WRITTEN REQUEST =
Copy every entry exactly.

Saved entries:
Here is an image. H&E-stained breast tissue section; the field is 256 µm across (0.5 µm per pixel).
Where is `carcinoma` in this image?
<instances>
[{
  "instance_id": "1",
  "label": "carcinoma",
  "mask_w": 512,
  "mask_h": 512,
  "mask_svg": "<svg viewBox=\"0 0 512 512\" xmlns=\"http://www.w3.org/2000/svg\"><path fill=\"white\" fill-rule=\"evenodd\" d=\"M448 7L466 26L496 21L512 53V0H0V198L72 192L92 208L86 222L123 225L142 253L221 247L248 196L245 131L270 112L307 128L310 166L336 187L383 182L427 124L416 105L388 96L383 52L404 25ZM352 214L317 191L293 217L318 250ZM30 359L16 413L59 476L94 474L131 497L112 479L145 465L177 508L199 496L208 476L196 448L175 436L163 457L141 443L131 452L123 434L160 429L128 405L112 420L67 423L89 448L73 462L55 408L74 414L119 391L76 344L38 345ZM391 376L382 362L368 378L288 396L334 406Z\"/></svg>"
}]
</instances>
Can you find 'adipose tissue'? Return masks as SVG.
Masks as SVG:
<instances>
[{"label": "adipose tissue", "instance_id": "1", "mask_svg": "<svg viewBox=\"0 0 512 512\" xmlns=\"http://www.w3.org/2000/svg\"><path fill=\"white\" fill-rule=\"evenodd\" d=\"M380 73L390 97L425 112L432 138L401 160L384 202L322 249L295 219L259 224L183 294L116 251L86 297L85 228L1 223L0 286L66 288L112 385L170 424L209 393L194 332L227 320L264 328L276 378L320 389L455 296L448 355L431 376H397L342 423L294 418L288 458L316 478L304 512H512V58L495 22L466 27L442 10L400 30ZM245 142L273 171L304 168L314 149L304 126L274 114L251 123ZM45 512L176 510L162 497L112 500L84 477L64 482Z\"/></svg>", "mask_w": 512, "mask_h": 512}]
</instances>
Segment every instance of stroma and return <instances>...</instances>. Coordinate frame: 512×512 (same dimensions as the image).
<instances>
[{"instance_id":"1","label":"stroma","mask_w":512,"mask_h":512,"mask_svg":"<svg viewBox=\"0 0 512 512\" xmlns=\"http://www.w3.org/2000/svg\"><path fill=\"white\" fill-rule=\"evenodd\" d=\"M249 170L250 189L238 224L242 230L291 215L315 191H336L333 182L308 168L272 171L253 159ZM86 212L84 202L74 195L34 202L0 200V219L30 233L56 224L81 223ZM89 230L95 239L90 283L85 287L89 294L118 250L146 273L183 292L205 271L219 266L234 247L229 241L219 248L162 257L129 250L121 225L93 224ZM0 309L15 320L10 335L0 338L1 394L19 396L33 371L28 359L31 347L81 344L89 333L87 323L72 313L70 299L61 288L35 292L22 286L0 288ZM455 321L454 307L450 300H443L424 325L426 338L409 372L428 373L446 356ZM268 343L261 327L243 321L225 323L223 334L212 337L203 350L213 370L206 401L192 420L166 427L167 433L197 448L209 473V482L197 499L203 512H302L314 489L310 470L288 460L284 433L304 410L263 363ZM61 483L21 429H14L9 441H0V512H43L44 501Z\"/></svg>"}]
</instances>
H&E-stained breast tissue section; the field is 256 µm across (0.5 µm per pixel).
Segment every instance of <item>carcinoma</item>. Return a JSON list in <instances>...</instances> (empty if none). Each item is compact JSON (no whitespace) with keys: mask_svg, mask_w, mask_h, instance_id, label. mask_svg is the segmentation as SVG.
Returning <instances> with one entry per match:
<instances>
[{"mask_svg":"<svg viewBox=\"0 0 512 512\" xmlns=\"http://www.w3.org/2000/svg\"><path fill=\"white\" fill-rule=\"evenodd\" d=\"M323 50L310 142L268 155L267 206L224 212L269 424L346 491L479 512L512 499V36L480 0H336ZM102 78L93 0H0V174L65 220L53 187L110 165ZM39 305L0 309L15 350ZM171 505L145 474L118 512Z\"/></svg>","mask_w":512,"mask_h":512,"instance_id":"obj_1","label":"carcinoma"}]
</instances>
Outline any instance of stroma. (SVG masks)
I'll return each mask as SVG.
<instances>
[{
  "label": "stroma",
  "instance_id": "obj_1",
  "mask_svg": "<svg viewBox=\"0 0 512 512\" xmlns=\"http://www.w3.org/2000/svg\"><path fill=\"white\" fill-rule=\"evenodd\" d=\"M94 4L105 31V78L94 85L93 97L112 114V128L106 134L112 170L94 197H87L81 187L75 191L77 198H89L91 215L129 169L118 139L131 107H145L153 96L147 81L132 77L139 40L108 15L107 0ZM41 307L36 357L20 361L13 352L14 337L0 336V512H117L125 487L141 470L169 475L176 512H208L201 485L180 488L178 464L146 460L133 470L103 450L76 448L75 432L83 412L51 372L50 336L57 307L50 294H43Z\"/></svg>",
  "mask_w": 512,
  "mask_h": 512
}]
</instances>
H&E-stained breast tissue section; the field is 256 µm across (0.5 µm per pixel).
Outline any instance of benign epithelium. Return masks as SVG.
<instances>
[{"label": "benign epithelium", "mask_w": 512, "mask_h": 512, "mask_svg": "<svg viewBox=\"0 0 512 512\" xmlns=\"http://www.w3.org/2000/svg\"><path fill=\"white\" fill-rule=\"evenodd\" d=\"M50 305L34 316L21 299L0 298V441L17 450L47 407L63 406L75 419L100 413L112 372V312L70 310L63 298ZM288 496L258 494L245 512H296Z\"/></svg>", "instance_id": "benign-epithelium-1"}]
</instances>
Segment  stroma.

COMPLETE ANSWER =
Here is an image. H&E-stained breast tissue section; the field is 256 µm across (0.5 µm per pixel).
Where is `carcinoma` in this image?
<instances>
[{
  "instance_id": "1",
  "label": "carcinoma",
  "mask_w": 512,
  "mask_h": 512,
  "mask_svg": "<svg viewBox=\"0 0 512 512\" xmlns=\"http://www.w3.org/2000/svg\"><path fill=\"white\" fill-rule=\"evenodd\" d=\"M448 7L466 26L496 21L512 53V0H0V198L72 192L92 208L86 222L123 225L142 253L221 247L248 196L245 131L270 112L307 128L310 166L336 187L383 182L427 124L416 105L388 96L383 52L404 25ZM352 214L317 191L293 217L318 250ZM30 359L16 413L59 476L94 474L131 497L112 479L145 465L177 508L199 496L208 476L196 448L175 436L163 457L141 443L131 452L123 434L160 429L128 405L112 420L67 423L89 448L73 462L55 408L74 414L119 391L76 344L38 345ZM391 376L382 362L368 378L288 396L334 406Z\"/></svg>"
}]
</instances>
Can you find 'adipose tissue'? Return masks as SVG.
Masks as SVG:
<instances>
[{"label": "adipose tissue", "instance_id": "1", "mask_svg": "<svg viewBox=\"0 0 512 512\" xmlns=\"http://www.w3.org/2000/svg\"><path fill=\"white\" fill-rule=\"evenodd\" d=\"M380 73L390 97L425 112L432 138L401 160L384 202L322 249L295 219L259 224L183 294L116 251L86 297L85 228L1 223L0 286L66 288L112 385L170 424L209 393L194 332L227 320L264 328L276 378L320 389L455 296L448 355L431 376H397L342 423L294 418L288 458L316 478L304 512H512V58L495 22L466 27L442 10L400 30ZM245 142L273 171L304 168L314 149L304 126L274 114L251 123ZM45 512L176 510L162 497L112 500L84 477L64 482Z\"/></svg>", "mask_w": 512, "mask_h": 512}]
</instances>
Segment every instance of stroma and return <instances>...</instances>. Coordinate frame: 512×512 (same dimensions as the image).
<instances>
[{"instance_id":"1","label":"stroma","mask_w":512,"mask_h":512,"mask_svg":"<svg viewBox=\"0 0 512 512\" xmlns=\"http://www.w3.org/2000/svg\"><path fill=\"white\" fill-rule=\"evenodd\" d=\"M249 170L250 189L238 224L242 230L291 215L315 191H336L333 182L308 168L272 171L253 159ZM86 212L84 202L74 195L34 202L0 200V219L30 233L56 224L81 223ZM89 230L95 239L90 283L85 287L89 294L118 250L146 273L183 292L205 271L219 266L234 247L229 241L219 248L162 257L129 250L121 225L93 224ZM0 309L15 320L10 335L0 338L1 394L19 396L33 371L28 359L31 347L81 344L89 333L87 323L72 313L70 299L61 288L35 292L22 286L0 288ZM455 321L454 307L450 300H443L424 325L426 338L409 372L428 373L446 356ZM268 343L261 327L243 321L225 323L223 334L212 337L203 350L213 370L206 401L192 420L166 427L167 433L197 448L209 473V482L197 499L203 512H302L314 489L310 470L288 460L284 433L304 410L263 363ZM61 483L21 429H14L9 441H0V512H43L44 501Z\"/></svg>"}]
</instances>
H&E-stained breast tissue section; the field is 256 µm across (0.5 µm per pixel).
Segment every instance of <item>carcinoma</item>. Return a JSON list in <instances>...</instances> (empty if none). Each item is compact JSON (no whitespace) with keys: mask_svg, mask_w, mask_h, instance_id, label. mask_svg is the segmentation as SVG.
Returning <instances> with one entry per match:
<instances>
[{"mask_svg":"<svg viewBox=\"0 0 512 512\" xmlns=\"http://www.w3.org/2000/svg\"><path fill=\"white\" fill-rule=\"evenodd\" d=\"M323 50L310 142L268 155L267 206L224 212L269 424L346 491L479 512L512 499V36L480 0H336ZM102 78L93 0H0V174L65 220L53 187L110 165ZM39 305L0 309L15 350ZM171 505L145 474L118 512Z\"/></svg>","mask_w":512,"mask_h":512,"instance_id":"obj_1","label":"carcinoma"}]
</instances>
Outline any instance of stroma. (SVG masks)
I'll return each mask as SVG.
<instances>
[{
  "label": "stroma",
  "instance_id": "obj_1",
  "mask_svg": "<svg viewBox=\"0 0 512 512\" xmlns=\"http://www.w3.org/2000/svg\"><path fill=\"white\" fill-rule=\"evenodd\" d=\"M94 4L105 31V78L94 85L93 97L112 114V128L106 134L112 170L94 197H87L81 187L75 191L77 198H89L91 215L129 169L118 139L131 107H145L153 96L147 81L132 77L139 40L108 15L107 0ZM41 307L36 357L20 361L13 352L14 337L0 336V512H117L125 487L141 470L169 475L176 512H208L201 485L180 488L178 464L146 460L133 470L103 450L76 448L75 432L83 412L51 372L50 336L57 307L50 294H43Z\"/></svg>",
  "mask_w": 512,
  "mask_h": 512
}]
</instances>
H&E-stained breast tissue section; the field is 256 µm across (0.5 µm per pixel).
Outline any instance of benign epithelium. Return masks as SVG.
<instances>
[{"label": "benign epithelium", "mask_w": 512, "mask_h": 512, "mask_svg": "<svg viewBox=\"0 0 512 512\" xmlns=\"http://www.w3.org/2000/svg\"><path fill=\"white\" fill-rule=\"evenodd\" d=\"M50 305L34 316L21 299L0 298V441L17 450L47 407L63 406L75 419L100 413L112 372V312L70 310L63 298ZM288 496L258 494L245 512H296Z\"/></svg>", "instance_id": "benign-epithelium-1"}]
</instances>
Segment  stroma.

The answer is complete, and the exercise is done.